Show each line from the listing that includes the word "RAMP".

*** Block opens ***

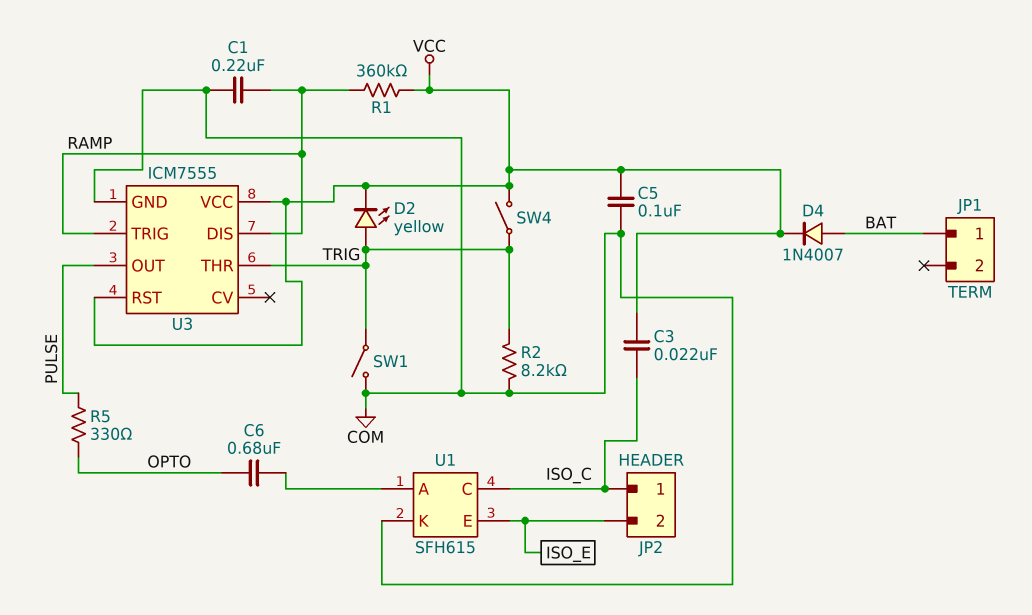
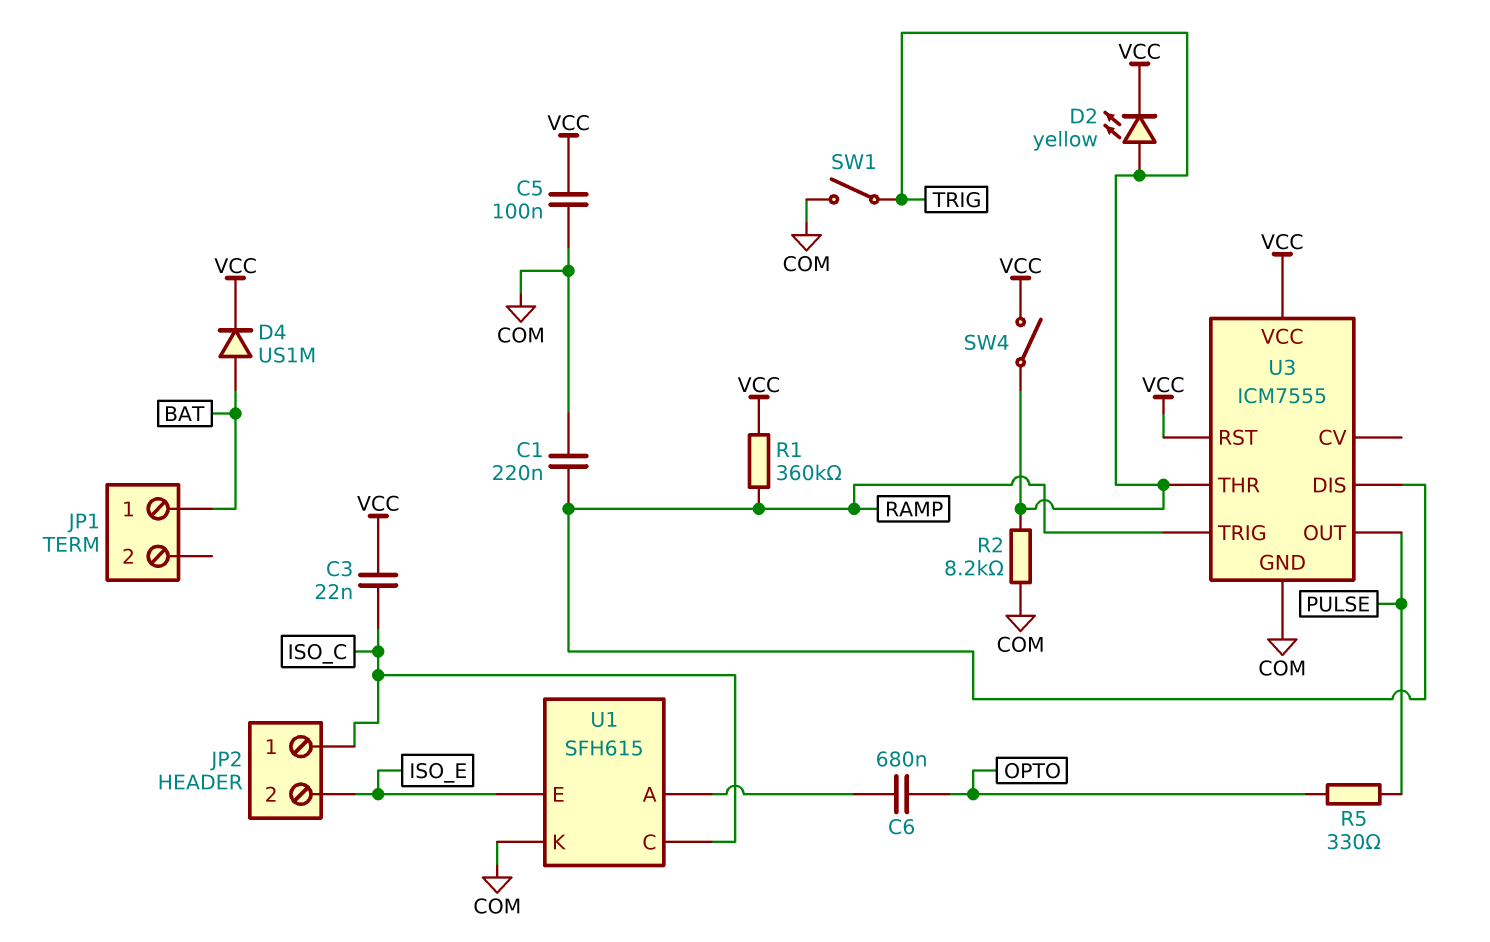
D4: diode 1N4007 (A BAT, K VCC) -> diode US1M (A BAT, K VCC)

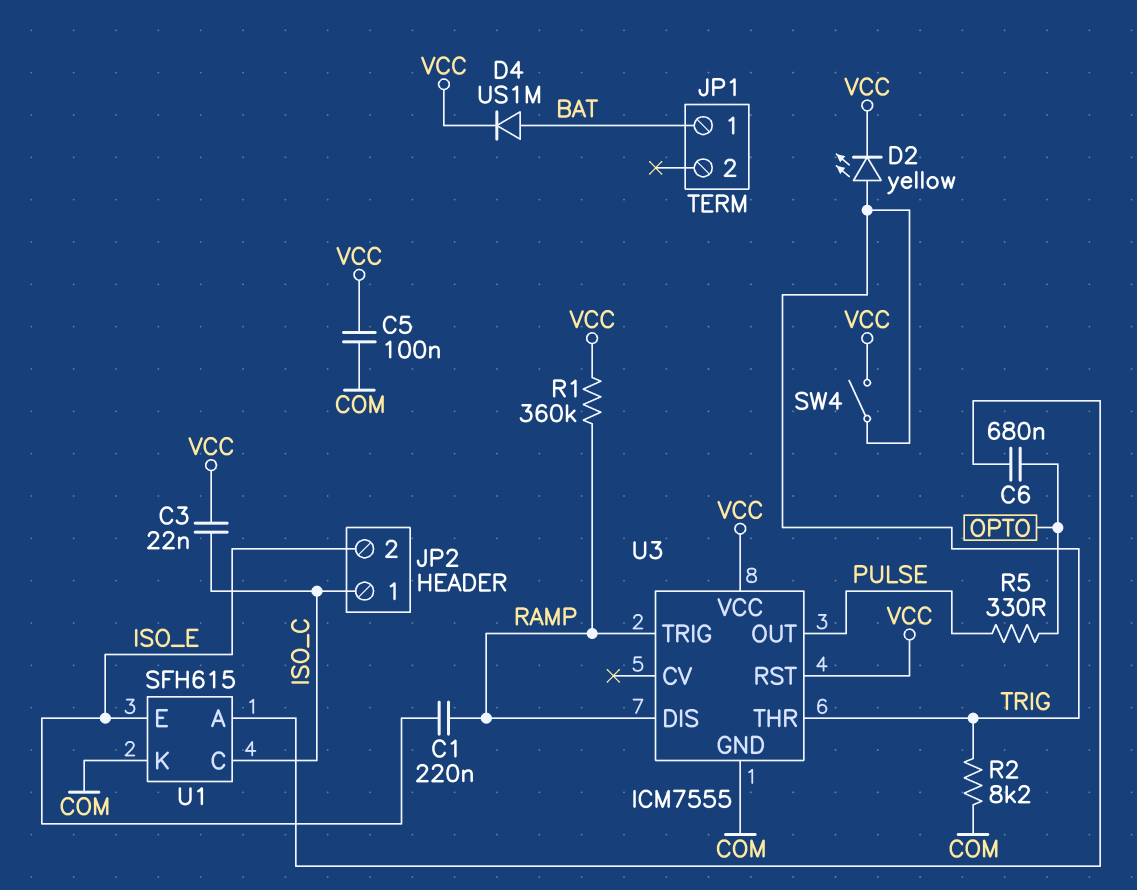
C1: 220nF (COM, RAMP) -> 220nF (ISO_E, RAMP)
SW1: switch (COM, TRIG) -> none

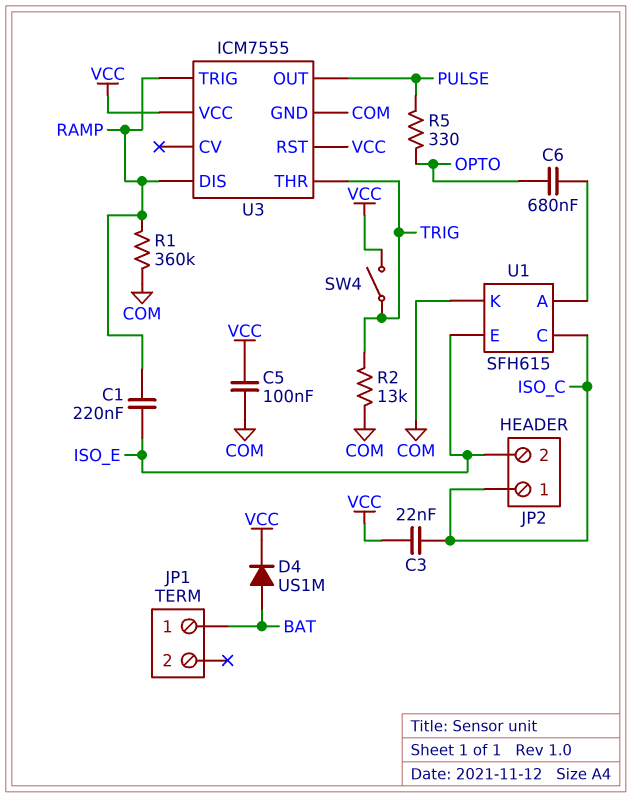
D2: LED yellow (A TRIG, K VCC) -> none
R1: 360k (RAMP, VCC) -> 360k (COM, RAMP)
R2: 8.2k (COM, TRIG) -> 13k (COM, TRIG)

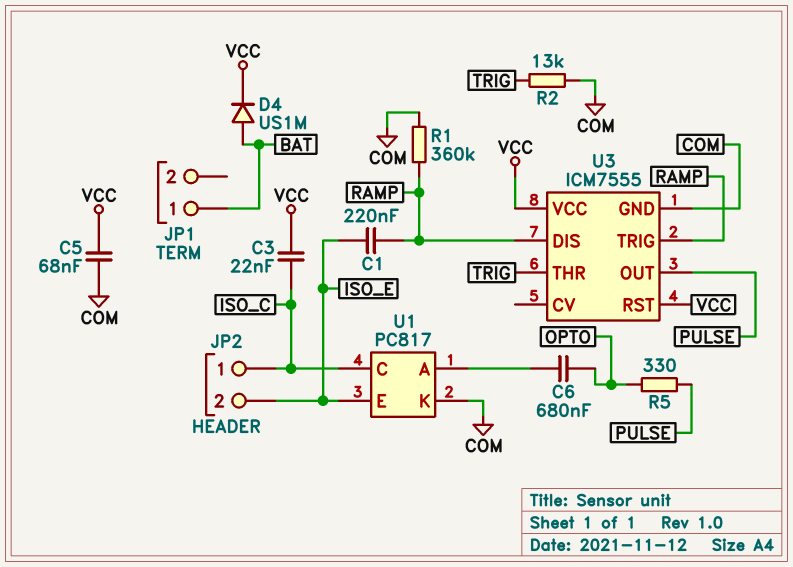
C5: 100nF (COM, VCC) -> 68nF (COM, VCC)
SW4: switch (TRIG, VCC) -> none
U1: SFH615 -> PC817

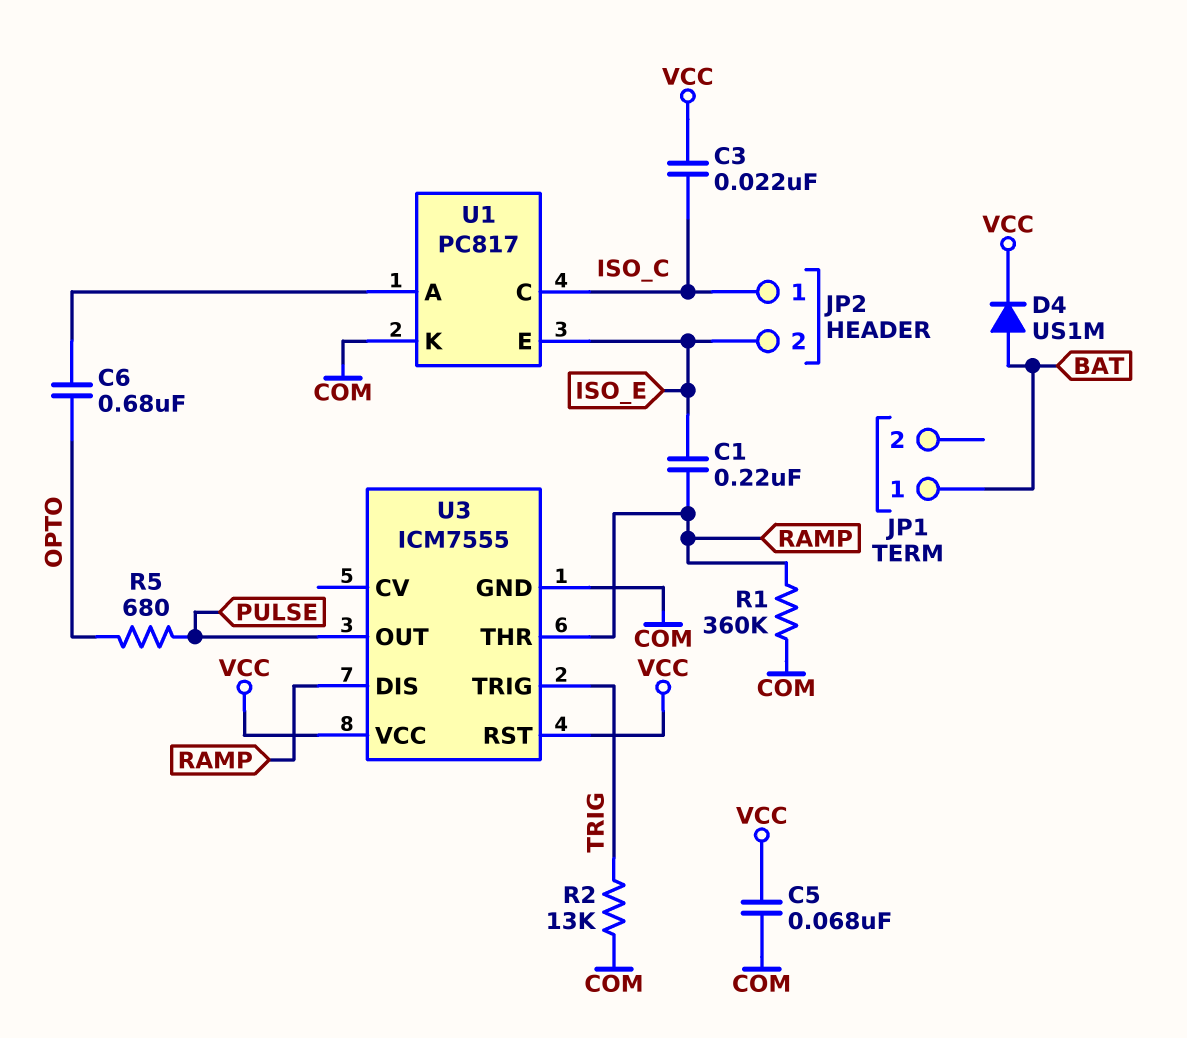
R5: 330 (OPTO, PULSE) -> 680 (OPTO, PULSE)
U3 pin THR: TRIG -> RAMP
U3 pin TRIG: RAMP -> TRIG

*** Block closes ***

* **SOLVED EXERCISE**
C1: 220nF (COM, RAMP) -> 220nF (ISO_E, RAMP)
R1: 360k (RAMP, VCC) -> 360k (COM, RAMP)
U3 pin THR: TRIG -> RAMP
U3 pin TRIG: RAMP -> TRIG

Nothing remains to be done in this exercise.